Supplied records:
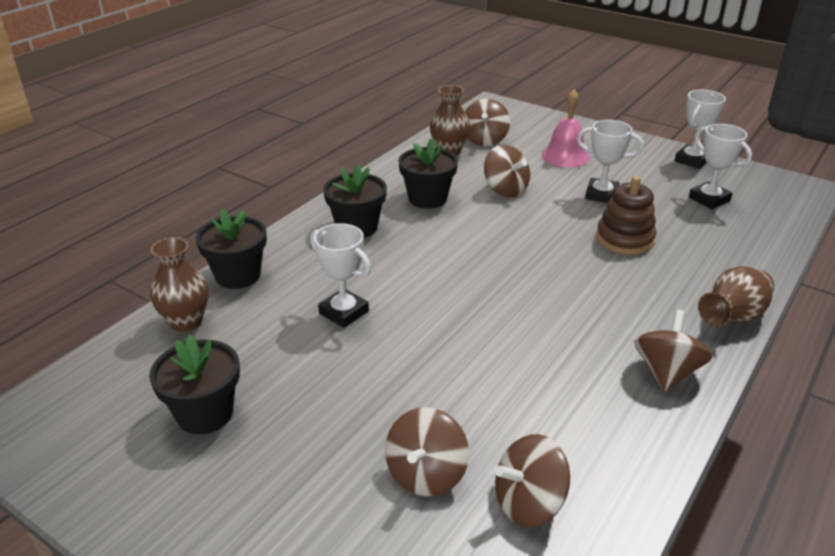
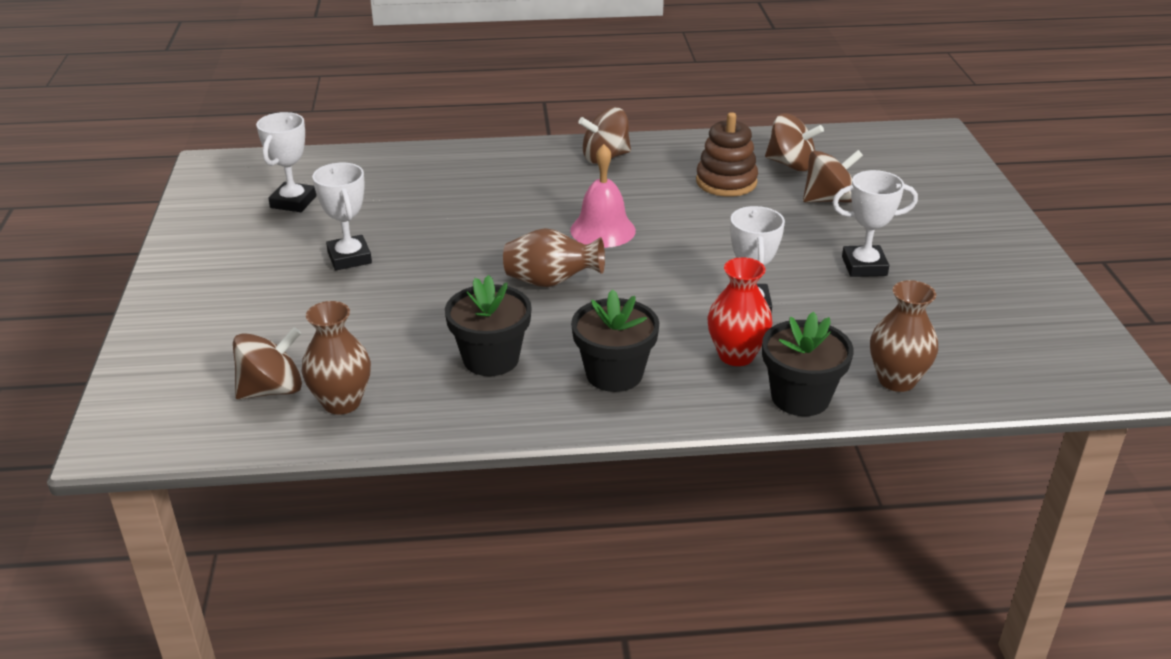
camera: 130 degrees left, 0 degrees up
(205, 413) = (941, 302): black flower pot -> none
(306, 276) = (736, 355): none -> red vase
(505, 190) = (406, 317): brown spinning top -> none
(565, 156) = (264, 311): pink bell -> pink bell (603, 230)
(624, 239) = (432, 220): brown stacking toy -> brown stacking toy (726, 182)
(692, 160) = (195, 232): white trophy -> white trophy (864, 266)
(732, 317) = (500, 151): brown vase -> brown vase (551, 282)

Work item:
Count each line above with "vase"; write only the number.

Exercise result:
2